WHAT YOU SHOULD DO: From the material below, please set down exactly the lines starting with the one with "cyan pentagon: (338, 351)" and going on through the one with "gray rectangle: (35, 110)", without a single picture.

DATA SHOWN:

......

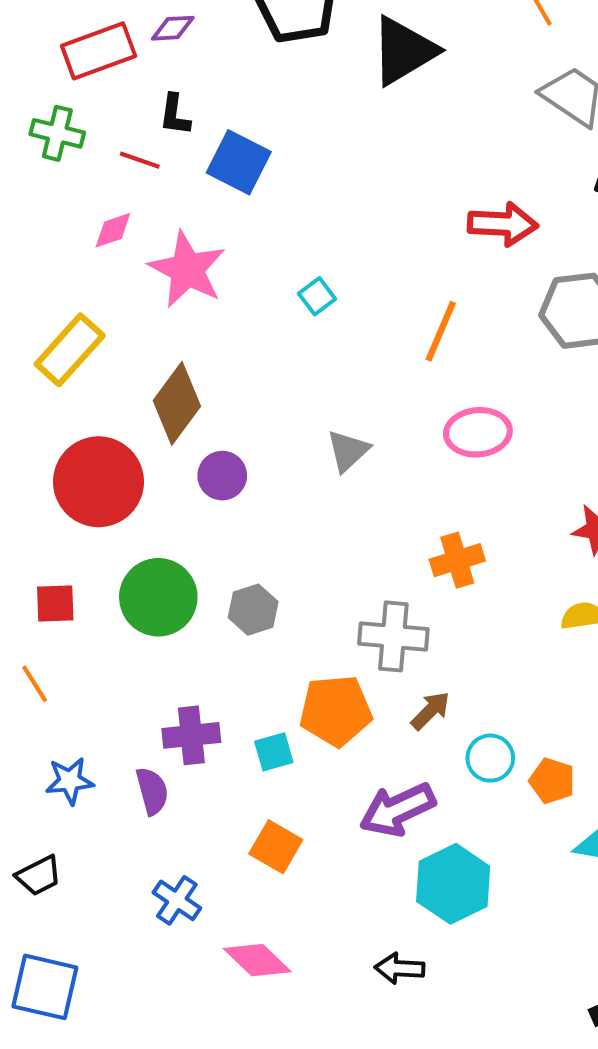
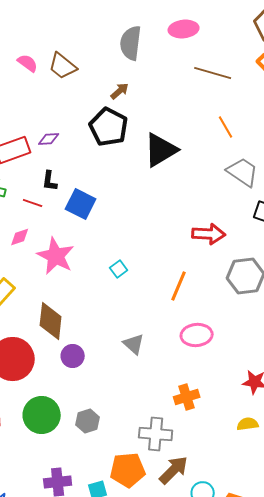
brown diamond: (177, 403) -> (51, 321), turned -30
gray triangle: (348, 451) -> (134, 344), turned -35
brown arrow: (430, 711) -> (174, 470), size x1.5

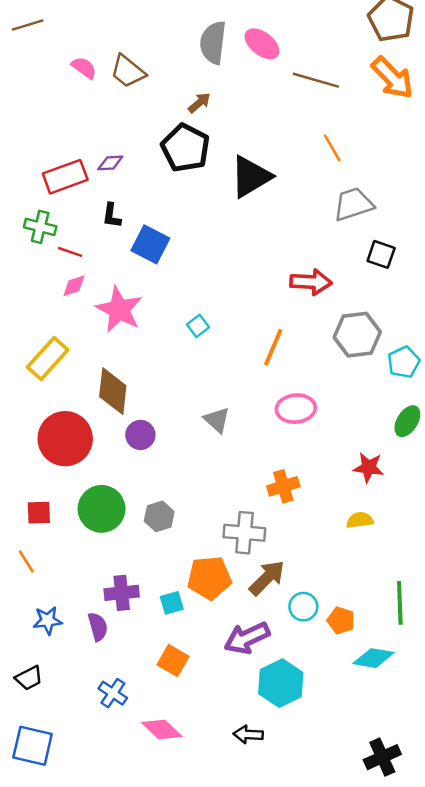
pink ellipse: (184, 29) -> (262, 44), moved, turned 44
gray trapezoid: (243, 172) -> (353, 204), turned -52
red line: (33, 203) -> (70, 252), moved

......

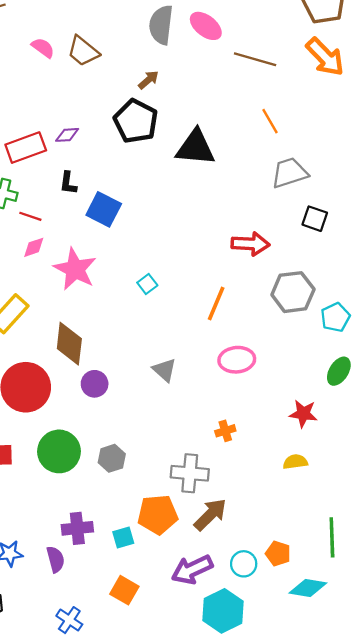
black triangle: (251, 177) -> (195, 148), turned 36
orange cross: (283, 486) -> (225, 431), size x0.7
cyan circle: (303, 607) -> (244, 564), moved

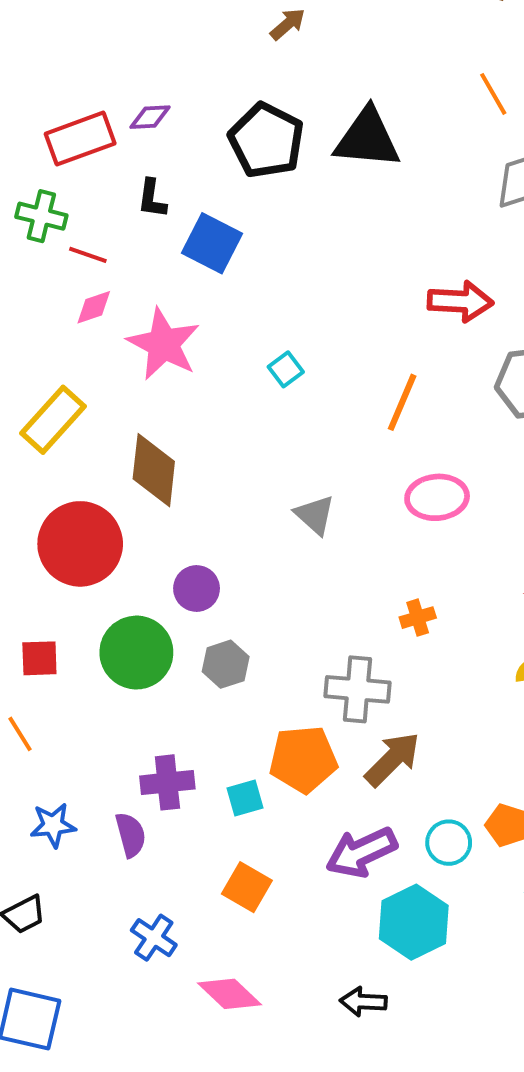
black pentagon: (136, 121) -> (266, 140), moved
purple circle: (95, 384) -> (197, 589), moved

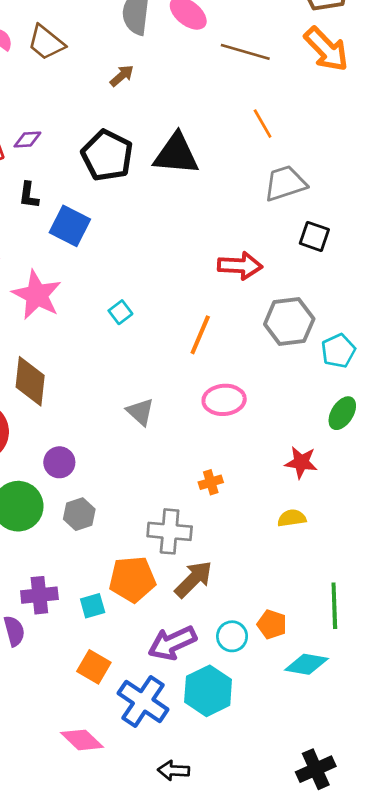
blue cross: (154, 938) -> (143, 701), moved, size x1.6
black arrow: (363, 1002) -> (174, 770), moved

......

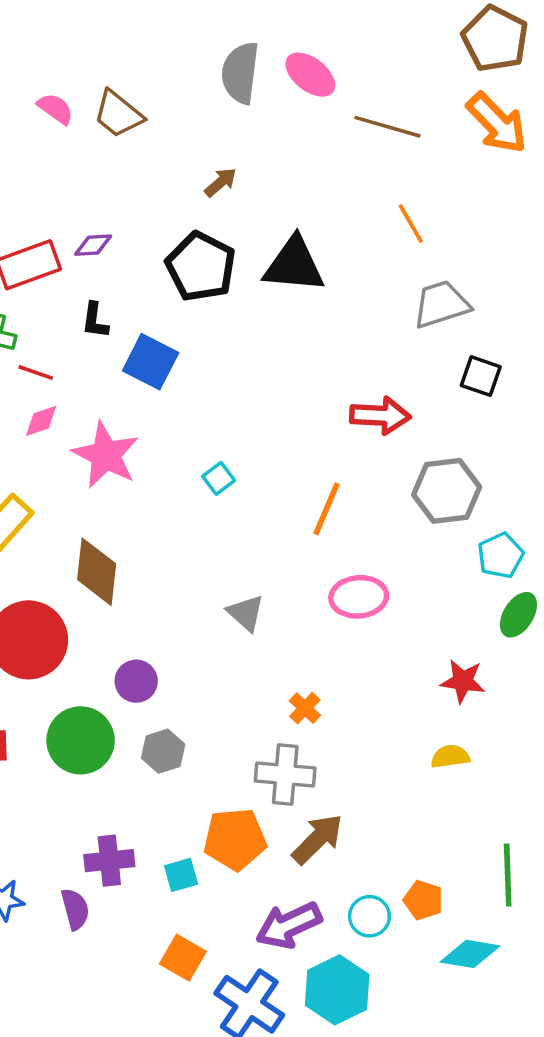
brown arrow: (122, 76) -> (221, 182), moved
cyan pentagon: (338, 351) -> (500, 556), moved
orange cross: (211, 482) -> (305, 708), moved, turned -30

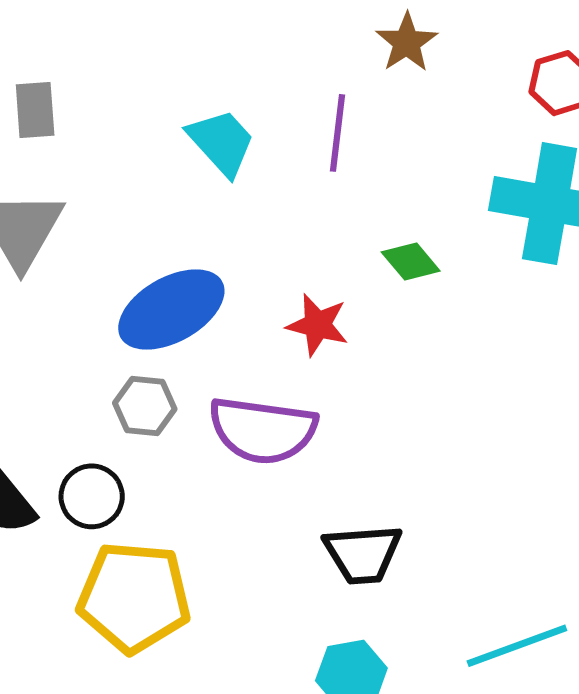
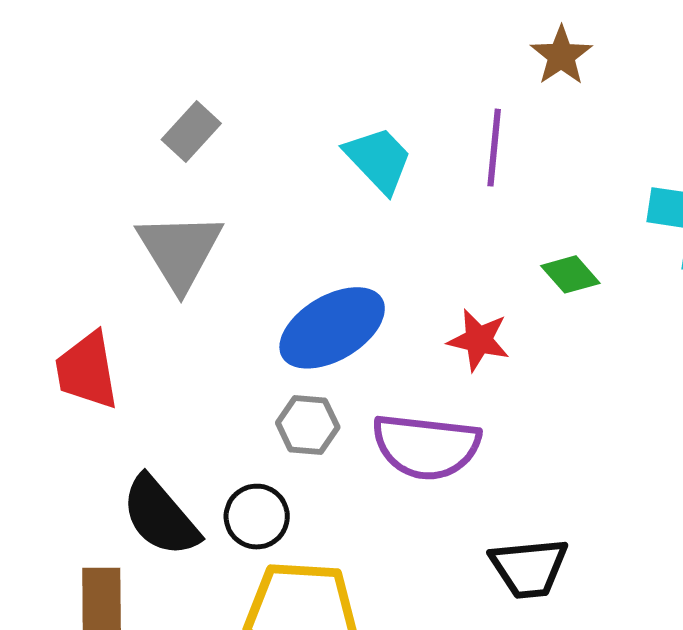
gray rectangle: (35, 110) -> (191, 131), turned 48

......

EXERCISE RESPONSE:
cyan pentagon: (338, 351) -> (500, 556), moved
orange cross: (211, 482) -> (305, 708), moved, turned -30

gray rectangle: (35, 110) -> (191, 131), turned 48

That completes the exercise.